Structured diff data
____

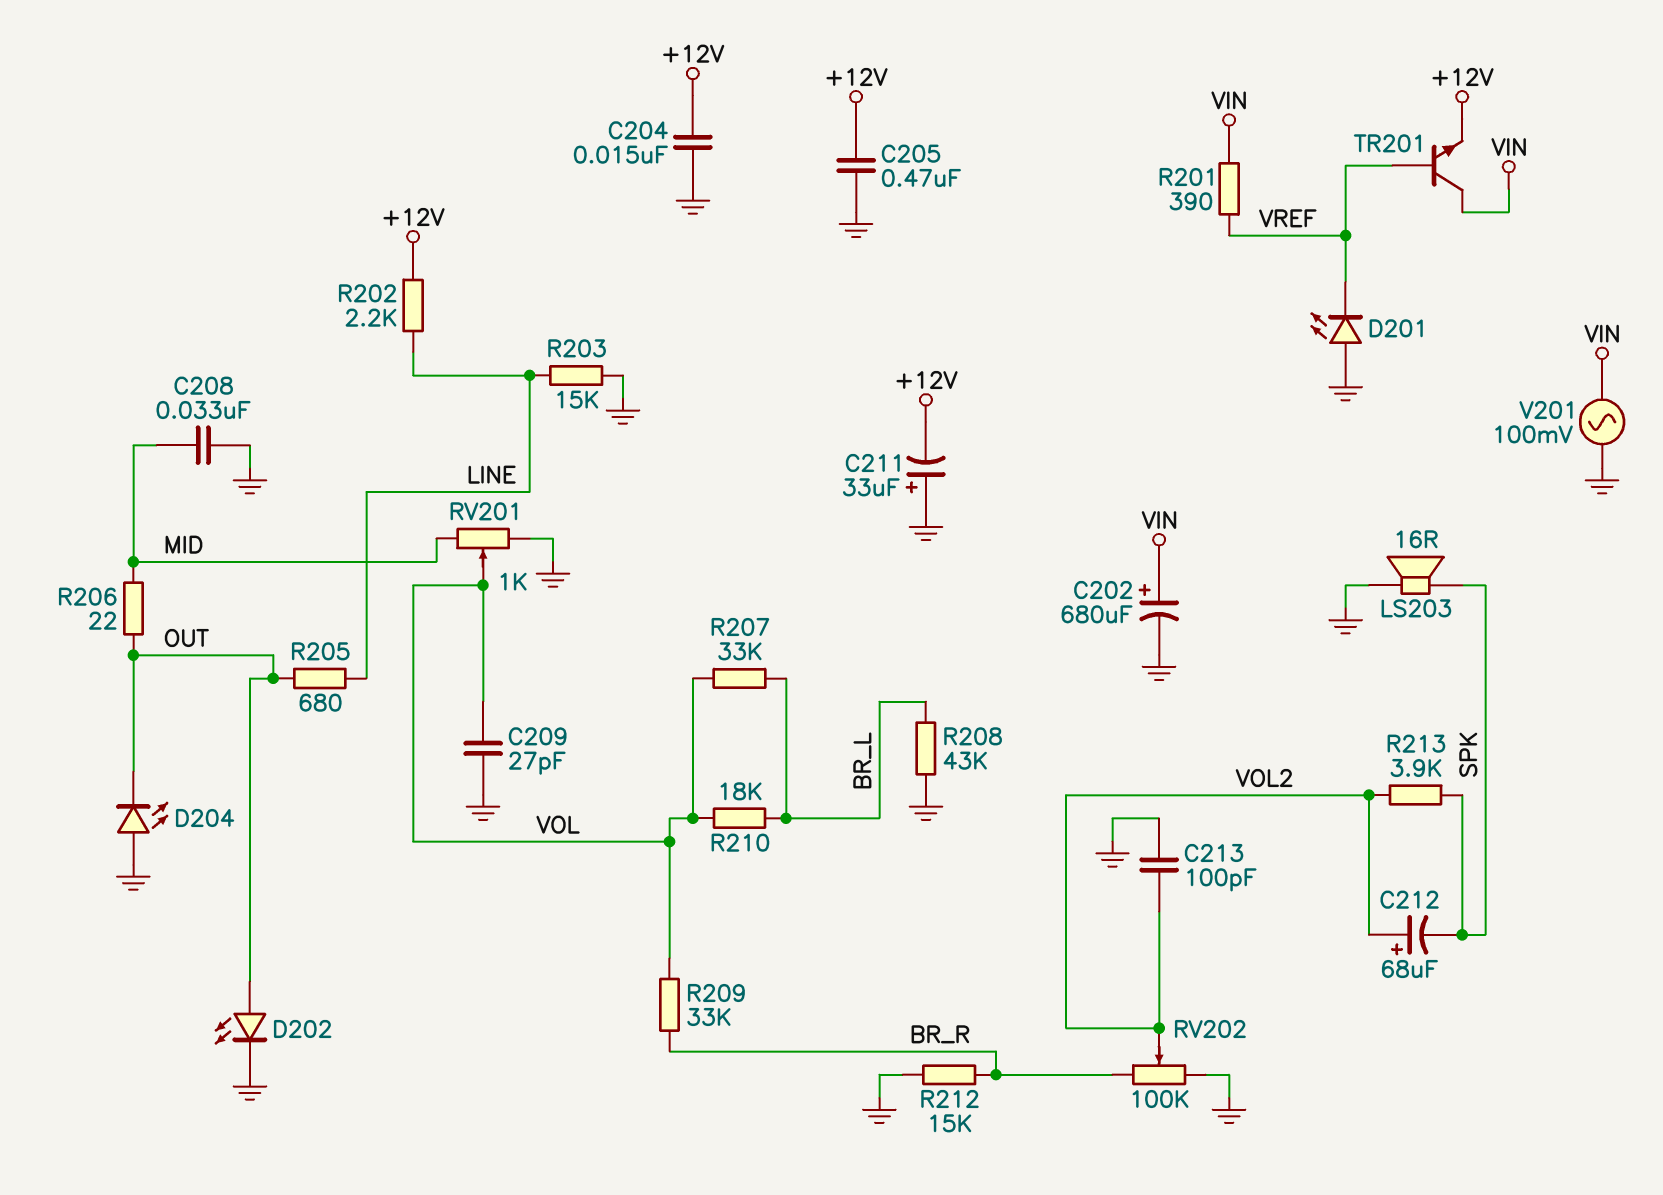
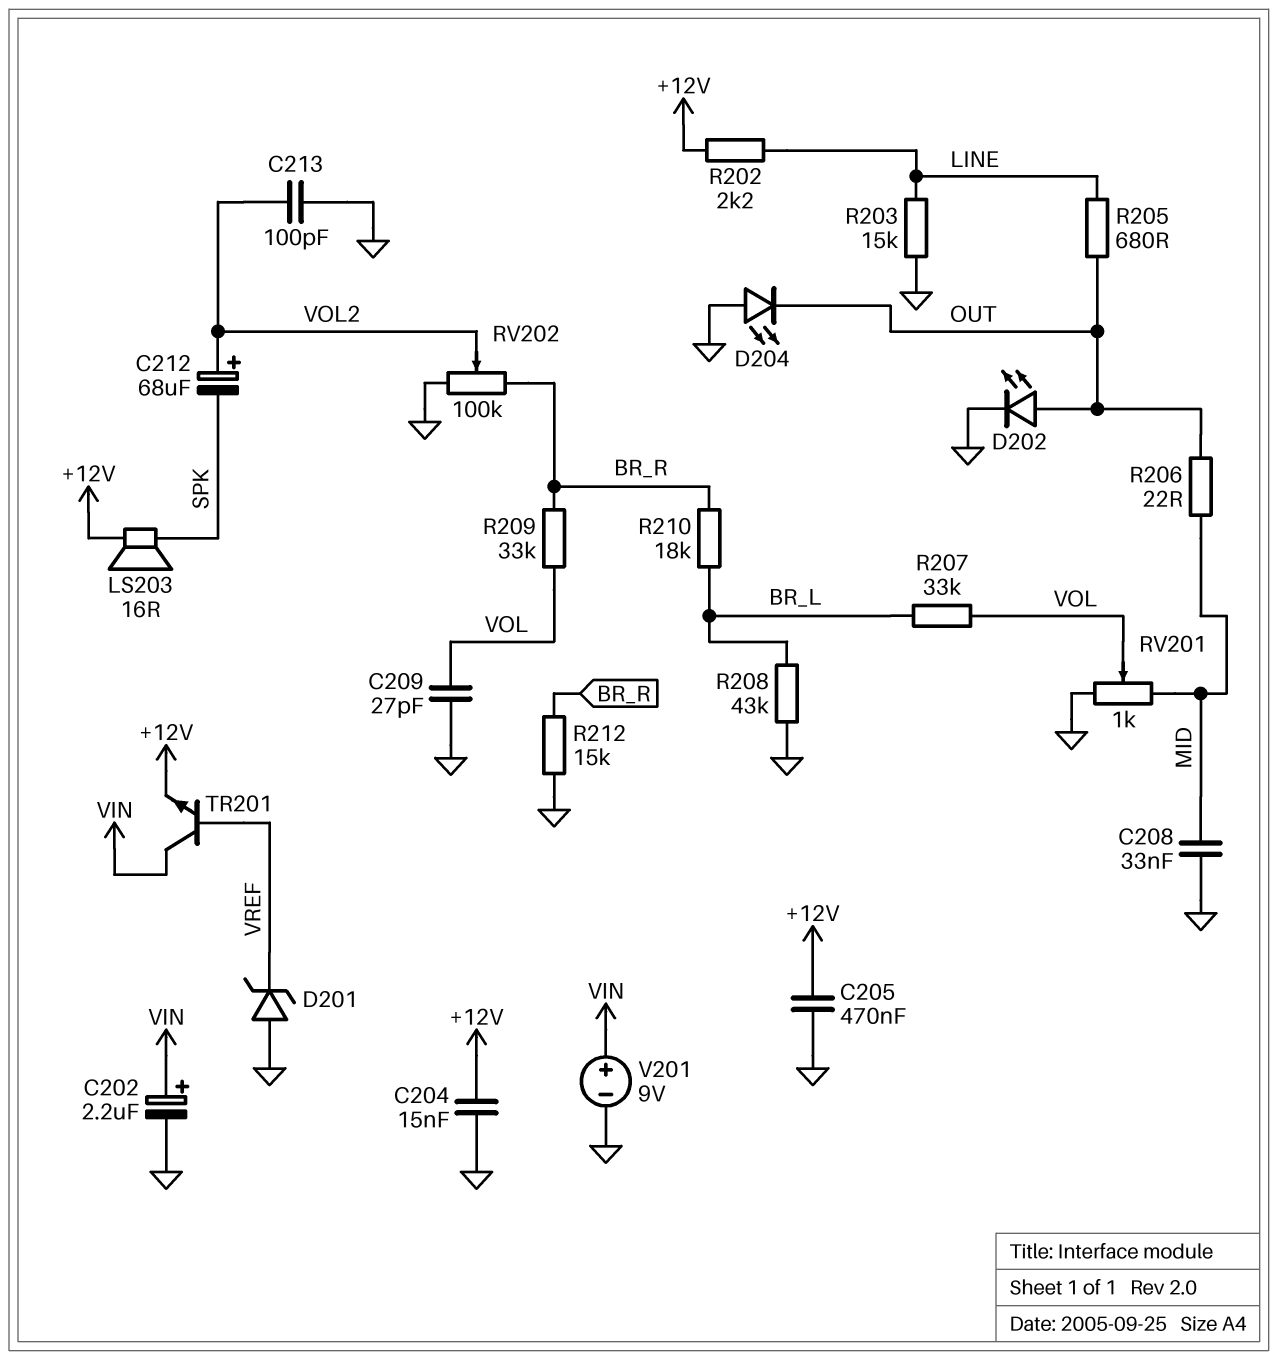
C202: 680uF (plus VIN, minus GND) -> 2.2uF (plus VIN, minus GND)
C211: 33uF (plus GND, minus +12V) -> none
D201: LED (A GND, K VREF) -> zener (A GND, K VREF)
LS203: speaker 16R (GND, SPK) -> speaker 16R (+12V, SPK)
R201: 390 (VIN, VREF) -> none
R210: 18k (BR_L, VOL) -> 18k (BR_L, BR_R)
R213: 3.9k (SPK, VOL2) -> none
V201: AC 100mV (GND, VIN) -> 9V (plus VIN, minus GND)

____

The task |
Line count for the word "minus": tally the lines of the records above that hold it and give only that figure.

Result of the task |
3